Requirement: Transcribe the listing that follows in full, exactly, and drop its images.

Supplied data:
----
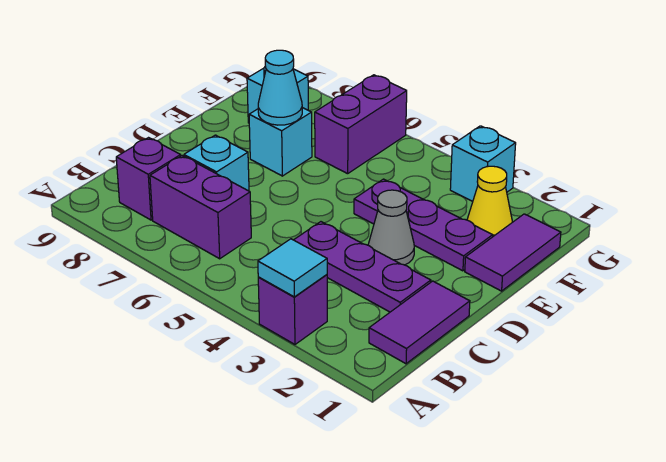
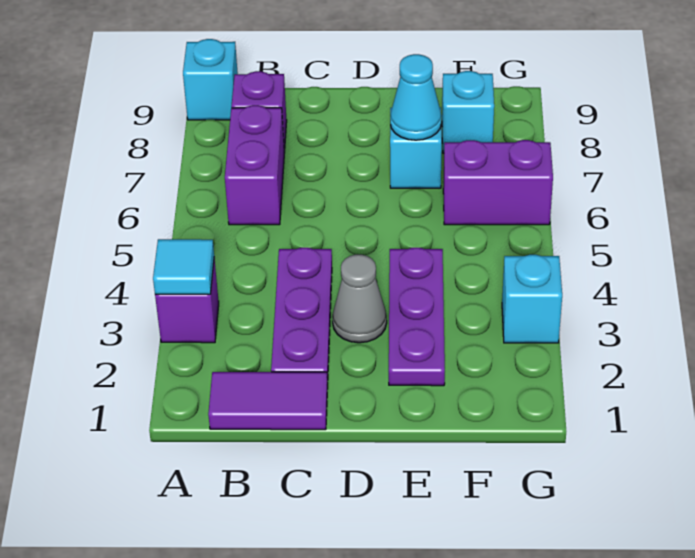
cyan brick C7 level 1 -> cyan brick A9 level 1
purple tile E1:F1 level 1 -> none
yellow cone F2 level 1 -> none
----
Answer below:
cyan brick C7 level 1 -> cyan brick A9 level 1
purple tile E1:F1 level 1 -> none
yellow cone F2 level 1 -> none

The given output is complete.